[The data]

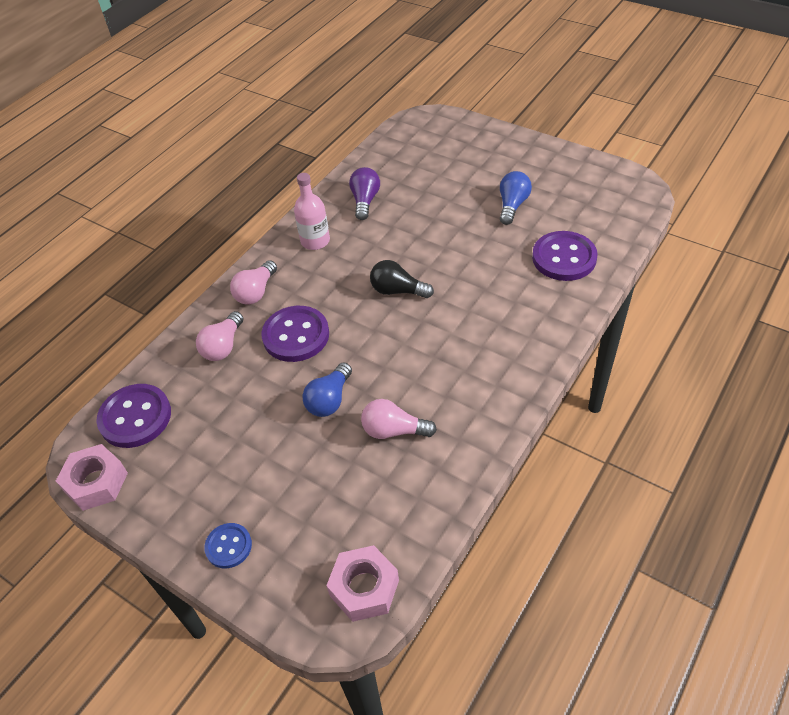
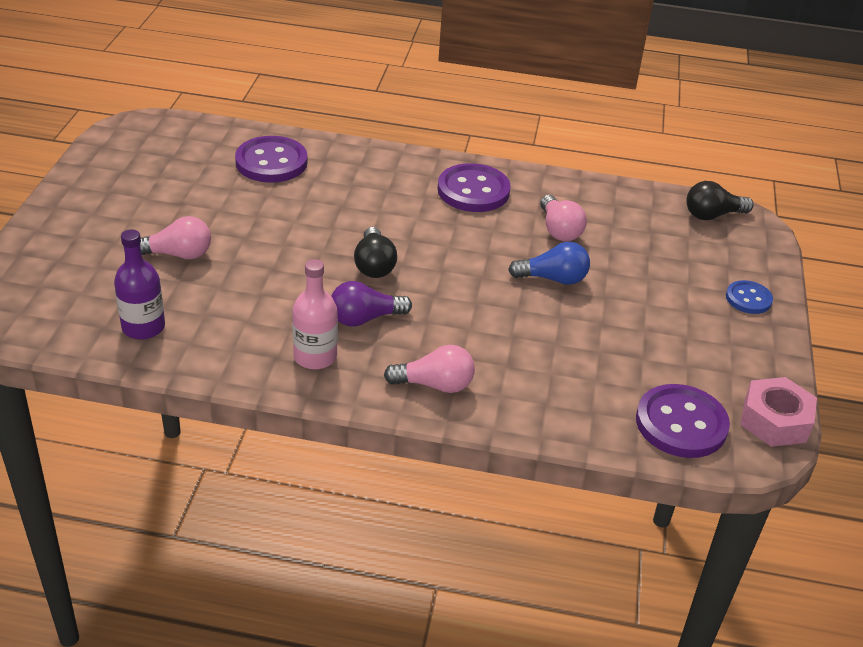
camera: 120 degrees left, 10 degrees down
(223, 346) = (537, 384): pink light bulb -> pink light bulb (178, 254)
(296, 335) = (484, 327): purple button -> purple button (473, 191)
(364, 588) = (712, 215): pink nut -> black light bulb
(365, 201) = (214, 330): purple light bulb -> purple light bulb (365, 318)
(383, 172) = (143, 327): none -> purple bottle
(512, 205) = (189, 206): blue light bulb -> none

[/The data]
[The data]

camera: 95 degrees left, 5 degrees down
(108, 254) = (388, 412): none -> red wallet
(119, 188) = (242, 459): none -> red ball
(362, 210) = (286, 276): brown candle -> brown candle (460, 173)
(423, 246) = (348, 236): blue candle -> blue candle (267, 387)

[/The data]

* [Assignment] Each line of the data that includes "purple" should be copied.

* [Written reply]
(296, 335) = (484, 327): purple button -> purple button (473, 191)
(365, 201) = (214, 330): purple light bulb -> purple light bulb (365, 318)
(383, 172) = (143, 327): none -> purple bottle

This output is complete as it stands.